Exercise: Word for word, transcribe the data below from the line with "D6: diode BAV21" to the line with "JP1 pin 1: GND -> +15V", keeping both of those lines.

BEGIN

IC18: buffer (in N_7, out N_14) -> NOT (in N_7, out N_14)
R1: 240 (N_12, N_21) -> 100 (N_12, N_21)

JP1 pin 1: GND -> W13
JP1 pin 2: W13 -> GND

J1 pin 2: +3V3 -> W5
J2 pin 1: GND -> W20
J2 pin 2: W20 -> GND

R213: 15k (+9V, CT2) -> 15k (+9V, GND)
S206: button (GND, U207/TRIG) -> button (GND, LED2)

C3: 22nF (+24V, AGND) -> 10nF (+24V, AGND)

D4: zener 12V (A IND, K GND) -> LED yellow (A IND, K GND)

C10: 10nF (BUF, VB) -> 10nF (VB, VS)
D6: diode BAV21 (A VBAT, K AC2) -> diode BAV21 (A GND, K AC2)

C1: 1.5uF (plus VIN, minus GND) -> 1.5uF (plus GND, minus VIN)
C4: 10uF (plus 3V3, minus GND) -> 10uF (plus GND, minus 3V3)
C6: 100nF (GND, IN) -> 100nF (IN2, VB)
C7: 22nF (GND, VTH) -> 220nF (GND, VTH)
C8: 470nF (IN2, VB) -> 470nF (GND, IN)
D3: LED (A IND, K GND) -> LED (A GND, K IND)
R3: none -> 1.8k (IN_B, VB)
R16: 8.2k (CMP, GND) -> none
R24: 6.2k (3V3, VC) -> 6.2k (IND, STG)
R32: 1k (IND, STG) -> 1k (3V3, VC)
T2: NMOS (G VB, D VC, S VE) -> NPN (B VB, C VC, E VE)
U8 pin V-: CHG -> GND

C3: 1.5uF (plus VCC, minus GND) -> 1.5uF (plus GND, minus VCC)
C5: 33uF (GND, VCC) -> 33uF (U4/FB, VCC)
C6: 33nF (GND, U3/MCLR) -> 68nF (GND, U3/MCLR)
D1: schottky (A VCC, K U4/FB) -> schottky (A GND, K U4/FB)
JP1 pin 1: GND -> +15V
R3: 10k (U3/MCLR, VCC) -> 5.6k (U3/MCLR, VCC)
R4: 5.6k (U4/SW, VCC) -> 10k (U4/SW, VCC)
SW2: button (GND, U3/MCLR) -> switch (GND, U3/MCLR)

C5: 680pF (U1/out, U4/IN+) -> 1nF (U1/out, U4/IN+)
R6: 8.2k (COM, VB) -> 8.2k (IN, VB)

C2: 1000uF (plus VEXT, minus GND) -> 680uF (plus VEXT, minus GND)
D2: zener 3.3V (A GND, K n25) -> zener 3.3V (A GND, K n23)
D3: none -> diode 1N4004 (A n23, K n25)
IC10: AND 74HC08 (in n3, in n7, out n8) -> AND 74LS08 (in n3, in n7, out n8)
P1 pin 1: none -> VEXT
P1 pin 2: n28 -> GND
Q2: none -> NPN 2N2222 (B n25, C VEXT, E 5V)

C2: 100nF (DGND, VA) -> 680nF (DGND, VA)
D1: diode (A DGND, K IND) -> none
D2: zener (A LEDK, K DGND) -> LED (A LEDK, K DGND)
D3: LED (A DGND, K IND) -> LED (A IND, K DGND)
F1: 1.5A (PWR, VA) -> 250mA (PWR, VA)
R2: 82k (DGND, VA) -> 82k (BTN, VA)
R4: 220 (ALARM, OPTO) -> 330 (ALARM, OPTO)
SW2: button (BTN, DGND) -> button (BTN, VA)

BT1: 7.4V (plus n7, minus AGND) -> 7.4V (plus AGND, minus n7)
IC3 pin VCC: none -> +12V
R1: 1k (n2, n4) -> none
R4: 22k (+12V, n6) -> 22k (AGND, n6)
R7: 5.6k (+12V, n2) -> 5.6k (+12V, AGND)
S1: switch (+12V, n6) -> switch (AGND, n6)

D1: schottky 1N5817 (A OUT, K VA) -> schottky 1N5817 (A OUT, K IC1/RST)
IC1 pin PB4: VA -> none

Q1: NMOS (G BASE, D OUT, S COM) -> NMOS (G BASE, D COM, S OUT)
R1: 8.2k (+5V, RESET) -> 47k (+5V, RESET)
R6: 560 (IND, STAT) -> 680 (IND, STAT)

END

Solution to the problem:
D6: diode BAV21 (A VBAT, K AC2) -> diode BAV21 (A GND, K AC2)

C1: 1.5uF (plus VIN, minus GND) -> 1.5uF (plus GND, minus VIN)
C4: 10uF (plus 3V3, minus GND) -> 10uF (plus GND, minus 3V3)
C6: 100nF (GND, IN) -> 100nF (IN2, VB)
C7: 22nF (GND, VTH) -> 220nF (GND, VTH)
C8: 470nF (IN2, VB) -> 470nF (GND, IN)
D3: LED (A IND, K GND) -> LED (A GND, K IND)
R3: none -> 1.8k (IN_B, VB)
R16: 8.2k (CMP, GND) -> none
R24: 6.2k (3V3, VC) -> 6.2k (IND, STG)
R32: 1k (IND, STG) -> 1k (3V3, VC)
T2: NMOS (G VB, D VC, S VE) -> NPN (B VB, C VC, E VE)
U8 pin V-: CHG -> GND

C3: 1.5uF (plus VCC, minus GND) -> 1.5uF (plus GND, minus VCC)
C5: 33uF (GND, VCC) -> 33uF (U4/FB, VCC)
C6: 33nF (GND, U3/MCLR) -> 68nF (GND, U3/MCLR)
D1: schottky (A VCC, K U4/FB) -> schottky (A GND, K U4/FB)
JP1 pin 1: GND -> +15V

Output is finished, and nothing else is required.